Take the line with "rotated: cactus/rose [464,61]" as the first and the last line of the data as the end. Write out both and every line between exactly, except pictures.

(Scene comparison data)
*** Block opens ***

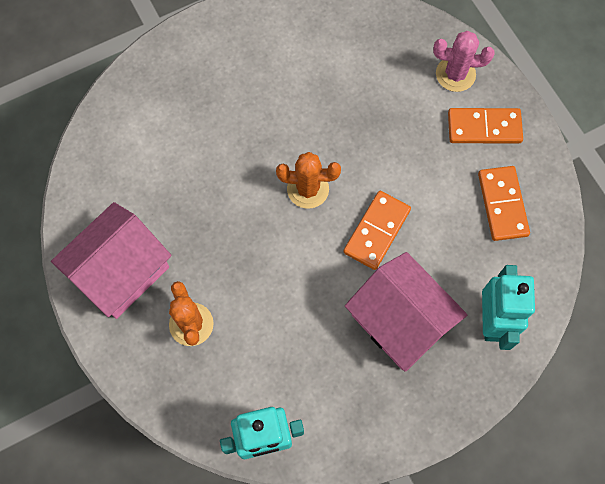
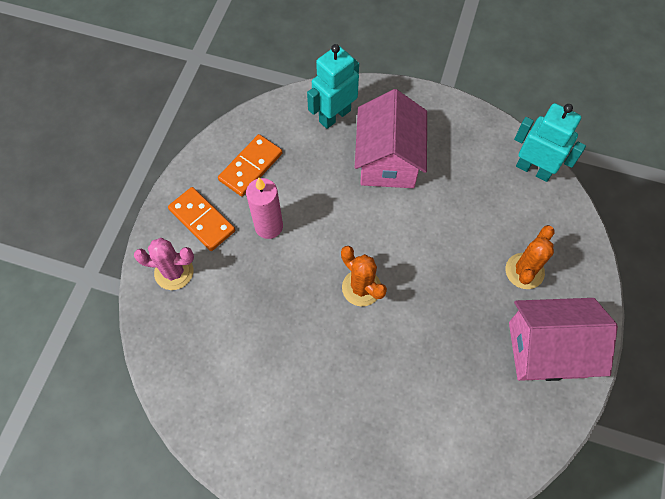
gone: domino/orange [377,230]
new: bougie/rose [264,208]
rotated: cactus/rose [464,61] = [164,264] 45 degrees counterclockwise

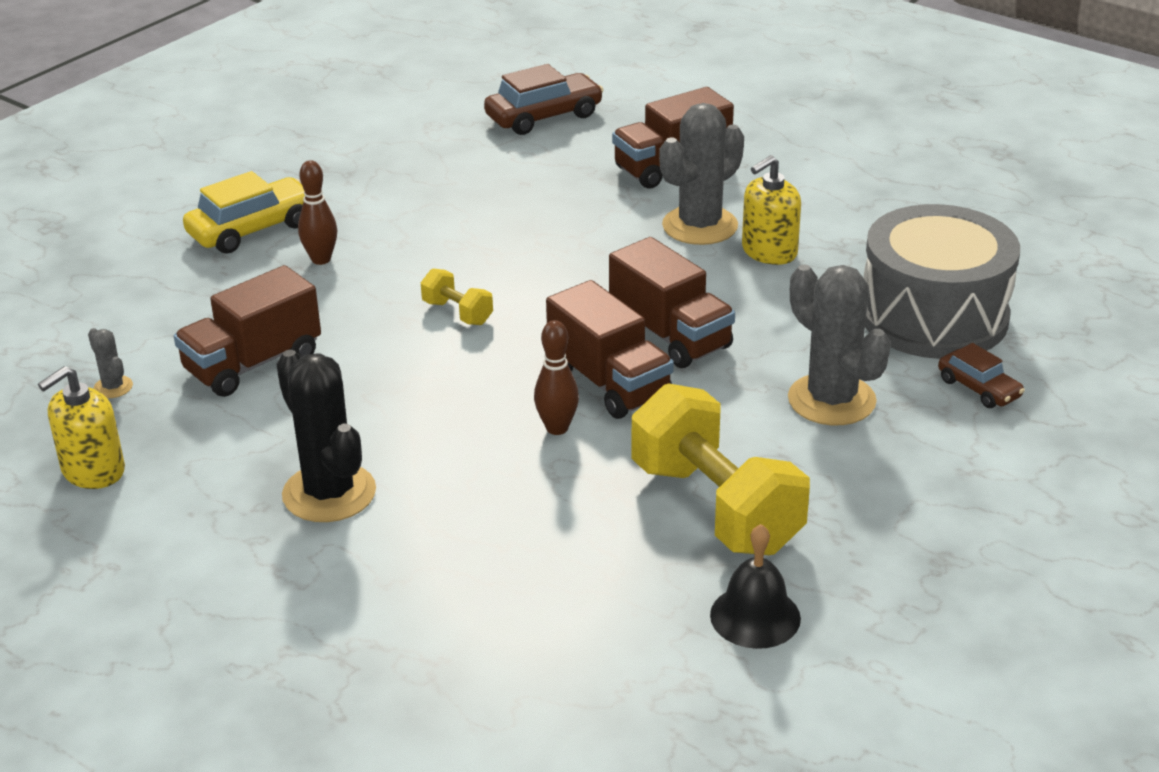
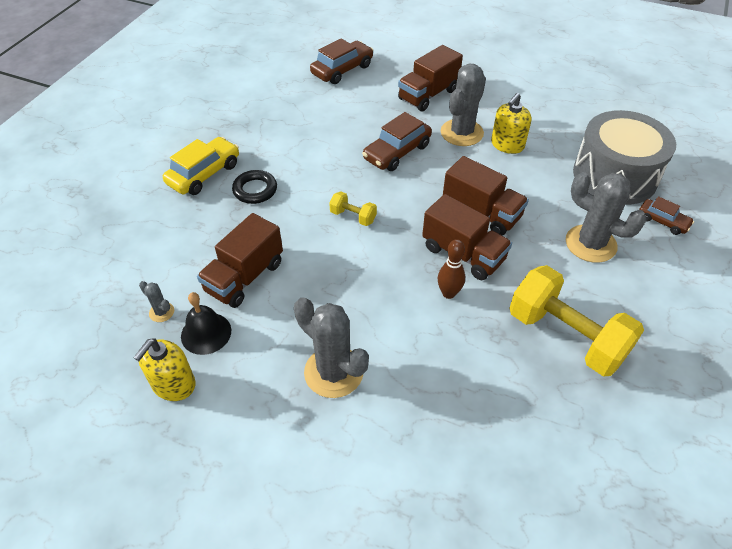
new: voiture/marron [397,141]
shifted: cloche/noir [755,586] to [206,323]
swapped: quille/marron [317,212] to anneau/noir [254,187]
repainted: cactus/noir [326,436] to cactus/gris [331,347]

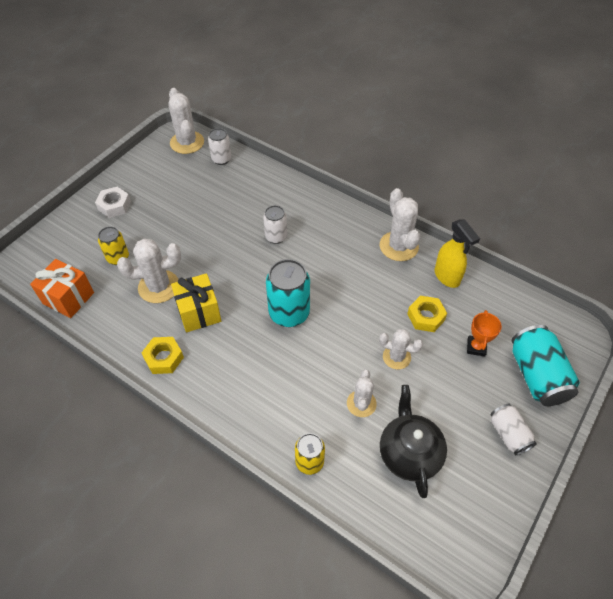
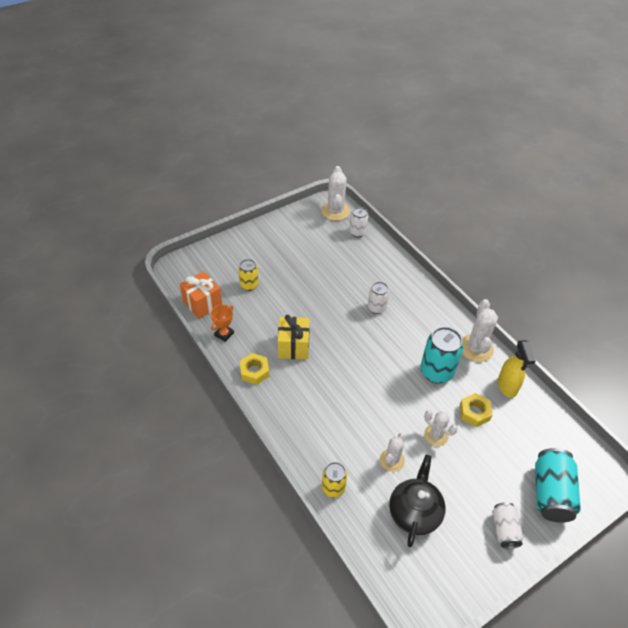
gone: écrou/blanc [113,202]; cactus/blanc [149,270]
shifted: canette/turquoise [288,293] to [441,355]; trophée/orange [484,333] to [222,323]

*** Block closes ***

[Answer]
rotated: cactus/rose [464,61] = [164,264] 45 degrees counterclockwise

new: voiture/marron [397,141]
shifted: cloche/noir [755,586] to [206,323]
swapped: quille/marron [317,212] to anneau/noir [254,187]
repainted: cactus/noir [326,436] to cactus/gris [331,347]

gone: écrou/blanc [113,202]; cactus/blanc [149,270]
shifted: canette/turquoise [288,293] to [441,355]; trophée/orange [484,333] to [222,323]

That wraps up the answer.